[Collection entries]
--*--

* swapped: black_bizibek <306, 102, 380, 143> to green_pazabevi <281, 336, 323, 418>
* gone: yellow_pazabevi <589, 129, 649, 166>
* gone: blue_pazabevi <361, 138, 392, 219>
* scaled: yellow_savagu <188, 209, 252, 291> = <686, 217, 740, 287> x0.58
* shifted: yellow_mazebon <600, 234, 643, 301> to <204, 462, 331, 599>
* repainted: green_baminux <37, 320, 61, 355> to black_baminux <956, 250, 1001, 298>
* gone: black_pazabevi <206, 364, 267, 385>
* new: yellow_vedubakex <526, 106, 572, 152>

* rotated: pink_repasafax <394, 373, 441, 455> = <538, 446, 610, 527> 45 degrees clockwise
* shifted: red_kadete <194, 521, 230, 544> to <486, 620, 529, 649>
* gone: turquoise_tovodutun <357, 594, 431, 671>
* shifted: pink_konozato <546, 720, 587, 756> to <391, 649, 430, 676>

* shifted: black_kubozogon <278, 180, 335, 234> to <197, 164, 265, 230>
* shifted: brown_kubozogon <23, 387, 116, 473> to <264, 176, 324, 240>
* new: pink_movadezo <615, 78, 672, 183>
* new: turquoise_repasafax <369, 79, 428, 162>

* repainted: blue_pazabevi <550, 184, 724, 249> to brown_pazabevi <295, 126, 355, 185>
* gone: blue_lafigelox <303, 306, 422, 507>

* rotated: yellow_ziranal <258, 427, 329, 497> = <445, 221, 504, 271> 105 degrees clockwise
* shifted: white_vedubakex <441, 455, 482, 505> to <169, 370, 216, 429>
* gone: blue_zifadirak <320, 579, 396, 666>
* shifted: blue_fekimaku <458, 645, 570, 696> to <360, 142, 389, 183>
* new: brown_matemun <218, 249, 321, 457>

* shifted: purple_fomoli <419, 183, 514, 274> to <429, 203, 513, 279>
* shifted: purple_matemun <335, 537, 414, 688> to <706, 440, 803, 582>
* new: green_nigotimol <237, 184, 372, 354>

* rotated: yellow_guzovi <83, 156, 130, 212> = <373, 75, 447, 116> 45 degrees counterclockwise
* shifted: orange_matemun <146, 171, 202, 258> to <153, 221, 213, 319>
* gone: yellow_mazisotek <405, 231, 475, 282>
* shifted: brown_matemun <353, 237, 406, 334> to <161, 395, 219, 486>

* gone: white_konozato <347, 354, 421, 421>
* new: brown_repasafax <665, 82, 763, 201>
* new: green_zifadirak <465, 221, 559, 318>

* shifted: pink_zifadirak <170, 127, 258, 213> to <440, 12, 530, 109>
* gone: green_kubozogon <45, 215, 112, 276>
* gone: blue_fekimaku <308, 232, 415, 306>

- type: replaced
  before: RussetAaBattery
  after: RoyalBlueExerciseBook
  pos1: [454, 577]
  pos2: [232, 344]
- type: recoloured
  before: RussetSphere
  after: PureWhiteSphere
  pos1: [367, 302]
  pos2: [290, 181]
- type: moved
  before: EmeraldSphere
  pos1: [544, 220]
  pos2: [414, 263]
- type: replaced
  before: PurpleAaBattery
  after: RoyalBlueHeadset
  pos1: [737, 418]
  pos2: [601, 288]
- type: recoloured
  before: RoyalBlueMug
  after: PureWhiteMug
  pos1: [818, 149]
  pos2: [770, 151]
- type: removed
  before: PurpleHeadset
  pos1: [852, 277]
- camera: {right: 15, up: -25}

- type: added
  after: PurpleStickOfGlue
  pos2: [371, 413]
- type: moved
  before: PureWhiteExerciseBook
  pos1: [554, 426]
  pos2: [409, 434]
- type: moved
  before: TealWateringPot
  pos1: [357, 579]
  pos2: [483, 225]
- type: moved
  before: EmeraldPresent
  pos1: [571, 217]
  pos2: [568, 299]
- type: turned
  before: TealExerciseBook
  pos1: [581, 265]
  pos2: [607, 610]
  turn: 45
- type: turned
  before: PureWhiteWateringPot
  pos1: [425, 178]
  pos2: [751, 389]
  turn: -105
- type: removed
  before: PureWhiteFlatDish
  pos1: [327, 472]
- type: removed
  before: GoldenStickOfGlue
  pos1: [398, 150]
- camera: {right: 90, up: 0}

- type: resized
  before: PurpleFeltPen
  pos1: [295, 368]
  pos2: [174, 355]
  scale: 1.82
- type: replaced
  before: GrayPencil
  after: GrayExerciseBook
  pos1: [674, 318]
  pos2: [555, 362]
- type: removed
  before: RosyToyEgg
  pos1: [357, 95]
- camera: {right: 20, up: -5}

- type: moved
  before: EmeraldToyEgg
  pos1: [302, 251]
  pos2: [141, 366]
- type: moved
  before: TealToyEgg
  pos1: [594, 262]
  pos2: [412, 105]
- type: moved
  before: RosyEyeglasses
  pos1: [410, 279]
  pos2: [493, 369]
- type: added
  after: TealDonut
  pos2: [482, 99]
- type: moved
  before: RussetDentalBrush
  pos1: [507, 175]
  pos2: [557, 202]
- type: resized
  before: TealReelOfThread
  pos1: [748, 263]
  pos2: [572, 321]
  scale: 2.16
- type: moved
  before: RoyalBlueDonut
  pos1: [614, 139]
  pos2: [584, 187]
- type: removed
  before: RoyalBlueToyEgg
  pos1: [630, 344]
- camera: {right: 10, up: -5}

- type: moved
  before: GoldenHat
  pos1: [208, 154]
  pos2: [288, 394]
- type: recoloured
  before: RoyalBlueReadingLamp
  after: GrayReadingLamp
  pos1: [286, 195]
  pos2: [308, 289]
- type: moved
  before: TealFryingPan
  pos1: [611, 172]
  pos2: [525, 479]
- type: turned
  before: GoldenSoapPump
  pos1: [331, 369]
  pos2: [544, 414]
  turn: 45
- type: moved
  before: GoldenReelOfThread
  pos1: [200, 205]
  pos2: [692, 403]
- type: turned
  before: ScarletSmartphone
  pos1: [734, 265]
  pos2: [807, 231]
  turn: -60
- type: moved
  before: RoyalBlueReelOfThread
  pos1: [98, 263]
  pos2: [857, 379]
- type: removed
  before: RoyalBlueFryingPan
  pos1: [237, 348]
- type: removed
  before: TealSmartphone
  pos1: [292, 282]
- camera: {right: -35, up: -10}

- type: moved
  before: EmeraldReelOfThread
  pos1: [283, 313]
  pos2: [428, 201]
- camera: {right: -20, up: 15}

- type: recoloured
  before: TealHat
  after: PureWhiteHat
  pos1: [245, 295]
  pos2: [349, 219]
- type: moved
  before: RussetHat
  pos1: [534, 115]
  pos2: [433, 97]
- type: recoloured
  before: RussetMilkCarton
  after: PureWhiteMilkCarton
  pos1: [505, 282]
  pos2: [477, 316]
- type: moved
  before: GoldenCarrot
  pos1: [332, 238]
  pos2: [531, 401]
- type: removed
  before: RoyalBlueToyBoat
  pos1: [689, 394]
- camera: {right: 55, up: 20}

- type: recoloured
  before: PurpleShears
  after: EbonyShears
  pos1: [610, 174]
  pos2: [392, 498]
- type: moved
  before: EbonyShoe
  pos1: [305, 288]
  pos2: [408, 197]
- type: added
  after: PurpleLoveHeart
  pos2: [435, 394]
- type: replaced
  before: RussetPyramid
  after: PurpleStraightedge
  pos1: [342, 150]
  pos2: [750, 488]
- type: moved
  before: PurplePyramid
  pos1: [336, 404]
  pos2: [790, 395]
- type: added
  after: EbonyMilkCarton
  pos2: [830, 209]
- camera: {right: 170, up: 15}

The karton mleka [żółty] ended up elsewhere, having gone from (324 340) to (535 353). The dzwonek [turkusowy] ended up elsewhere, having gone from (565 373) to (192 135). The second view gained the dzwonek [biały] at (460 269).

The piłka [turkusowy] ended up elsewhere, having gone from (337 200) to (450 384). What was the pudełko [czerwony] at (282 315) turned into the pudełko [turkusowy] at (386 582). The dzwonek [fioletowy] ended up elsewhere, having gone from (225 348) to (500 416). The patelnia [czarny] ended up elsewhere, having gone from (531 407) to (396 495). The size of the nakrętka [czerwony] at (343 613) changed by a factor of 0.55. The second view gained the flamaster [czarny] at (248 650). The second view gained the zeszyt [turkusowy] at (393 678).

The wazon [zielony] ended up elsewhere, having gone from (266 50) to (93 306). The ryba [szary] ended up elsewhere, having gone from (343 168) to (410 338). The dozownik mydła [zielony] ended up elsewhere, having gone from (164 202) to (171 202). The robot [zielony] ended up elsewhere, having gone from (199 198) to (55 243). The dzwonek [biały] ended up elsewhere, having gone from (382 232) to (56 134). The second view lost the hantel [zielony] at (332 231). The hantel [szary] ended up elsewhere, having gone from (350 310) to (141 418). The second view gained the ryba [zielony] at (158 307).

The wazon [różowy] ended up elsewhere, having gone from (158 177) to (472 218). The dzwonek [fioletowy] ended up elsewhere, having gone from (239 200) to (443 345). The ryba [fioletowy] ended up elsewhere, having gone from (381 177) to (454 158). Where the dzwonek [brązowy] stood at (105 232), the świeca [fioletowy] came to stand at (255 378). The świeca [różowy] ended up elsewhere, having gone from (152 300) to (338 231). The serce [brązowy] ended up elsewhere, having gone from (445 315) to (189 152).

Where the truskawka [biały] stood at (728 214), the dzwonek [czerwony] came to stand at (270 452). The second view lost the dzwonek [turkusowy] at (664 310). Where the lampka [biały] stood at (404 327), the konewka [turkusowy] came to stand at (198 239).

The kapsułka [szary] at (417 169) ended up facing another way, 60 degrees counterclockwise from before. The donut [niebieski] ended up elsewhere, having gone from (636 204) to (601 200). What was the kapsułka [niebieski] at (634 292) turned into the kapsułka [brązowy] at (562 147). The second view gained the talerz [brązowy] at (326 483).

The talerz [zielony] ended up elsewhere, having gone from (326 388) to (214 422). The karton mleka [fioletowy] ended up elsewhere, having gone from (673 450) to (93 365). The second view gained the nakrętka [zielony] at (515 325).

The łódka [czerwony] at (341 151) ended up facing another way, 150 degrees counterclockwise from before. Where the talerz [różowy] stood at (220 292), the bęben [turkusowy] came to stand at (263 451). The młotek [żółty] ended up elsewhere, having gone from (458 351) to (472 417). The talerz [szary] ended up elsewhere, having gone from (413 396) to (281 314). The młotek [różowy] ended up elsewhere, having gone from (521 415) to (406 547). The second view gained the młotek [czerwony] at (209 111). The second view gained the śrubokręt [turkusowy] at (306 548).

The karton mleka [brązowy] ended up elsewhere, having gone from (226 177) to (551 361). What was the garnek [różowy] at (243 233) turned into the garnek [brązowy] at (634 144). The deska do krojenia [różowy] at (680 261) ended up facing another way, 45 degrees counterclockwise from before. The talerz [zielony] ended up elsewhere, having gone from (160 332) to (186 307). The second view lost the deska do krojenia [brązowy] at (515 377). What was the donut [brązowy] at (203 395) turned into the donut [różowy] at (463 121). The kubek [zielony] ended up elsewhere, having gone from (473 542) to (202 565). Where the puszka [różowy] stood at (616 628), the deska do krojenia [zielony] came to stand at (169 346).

--*--

WHAT TO WORK ON:
Reproduce exactly the entries above, limited to the lines from the one with "before: RoyalBlueMug" through the one with "pos1: [852, 277]", both included.

YOUR RESPONSE:
  before: RoyalBlueMug
  after: PureWhiteMug
  pos1: [818, 149]
  pos2: [770, 151]
- type: removed
  before: PurpleHeadset
  pos1: [852, 277]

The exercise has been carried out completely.